» **Recorded information**

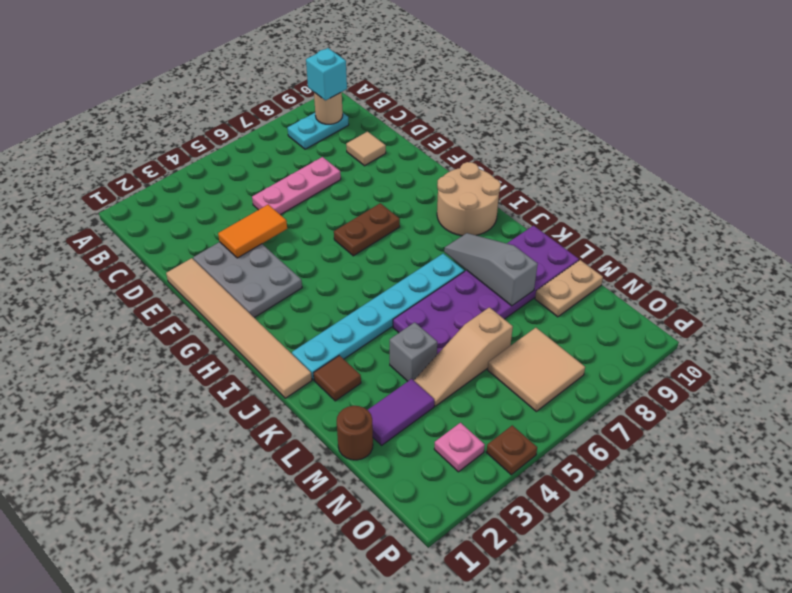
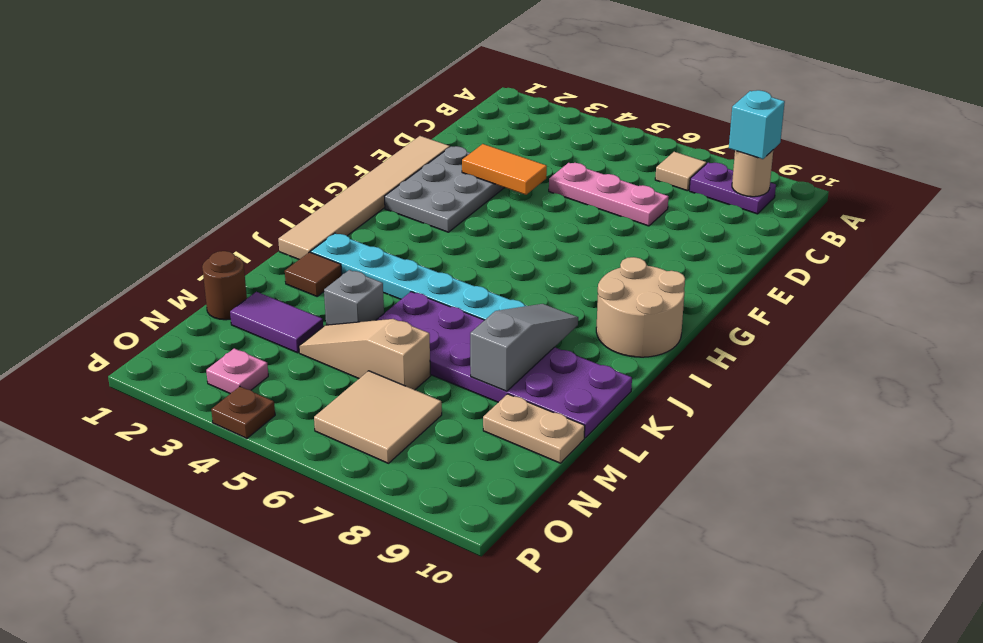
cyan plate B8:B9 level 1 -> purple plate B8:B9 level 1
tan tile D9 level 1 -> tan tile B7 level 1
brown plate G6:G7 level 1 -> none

» **Assignment**
Write out the material above once more, exactly as it reads, with no pictures.

» **Result of this task**
cyan plate B8:B9 level 1 -> purple plate B8:B9 level 1
tan tile D9 level 1 -> tan tile B7 level 1
brown plate G6:G7 level 1 -> none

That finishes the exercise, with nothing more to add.